Find and copy each line of the listing below that has the word "orange" in it.

RECORDS TO PROCESS section start

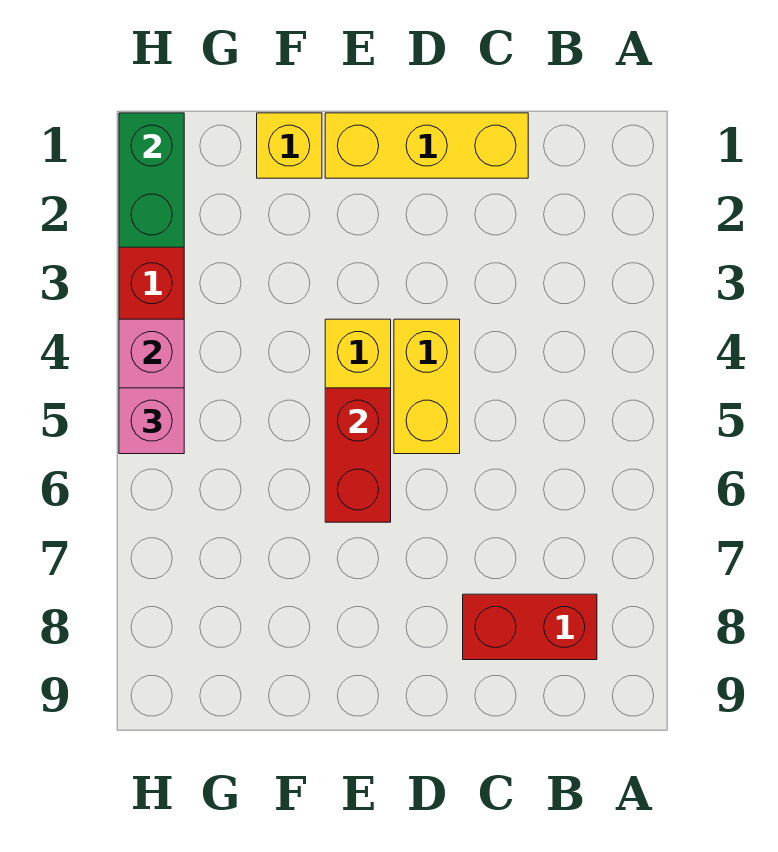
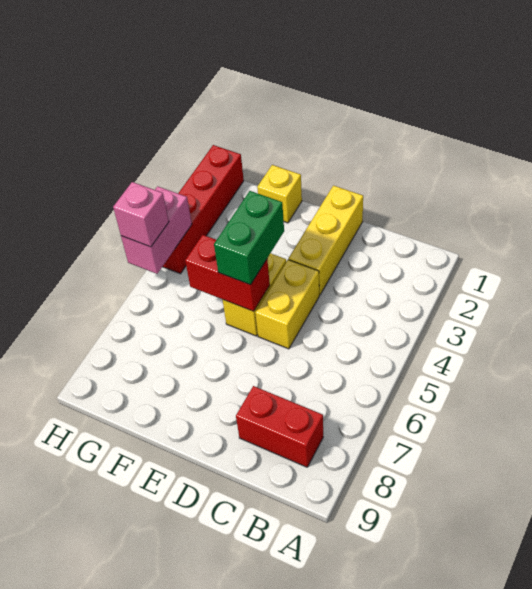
yellow brick C1:E1 level 1 -> yellow brick D1:D3 level 1
red brick E5:E6 level 2 -> red brick E5:F5 level 2
green brick H1:H2 level 2 -> green brick E4:E5 level 3

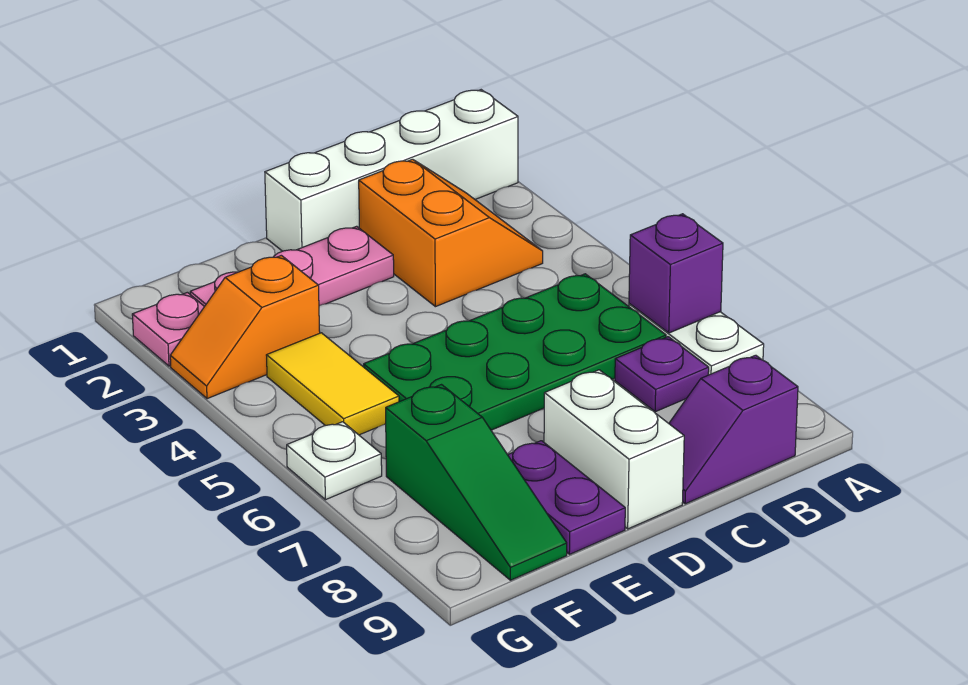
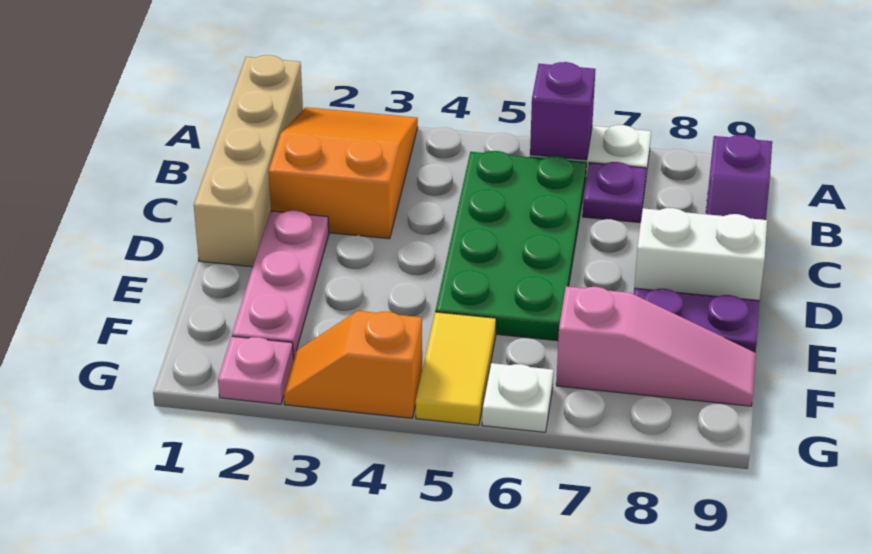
white brick A1:D1 level 1 -> tan brick A1:D1 level 1
orange slope B2:C3 level 1 top C -> orange slope A2:C3 level 1 top C
orange slope F3:G3 level 1 top F -> orange slope G3:G4 level 1 top 4
yellow tile F4:F5 level 1 -> yellow tile F5:G5 level 1
green slope F7:F9 level 1 top 7 -> pink slope F7:F9 level 1 top 7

RECORDS TO PROCESS section end

* **ANSWER TO THIS PROBLEM**:
orange slope B2:C3 level 1 top C -> orange slope A2:C3 level 1 top C
orange slope F3:G3 level 1 top F -> orange slope G3:G4 level 1 top 4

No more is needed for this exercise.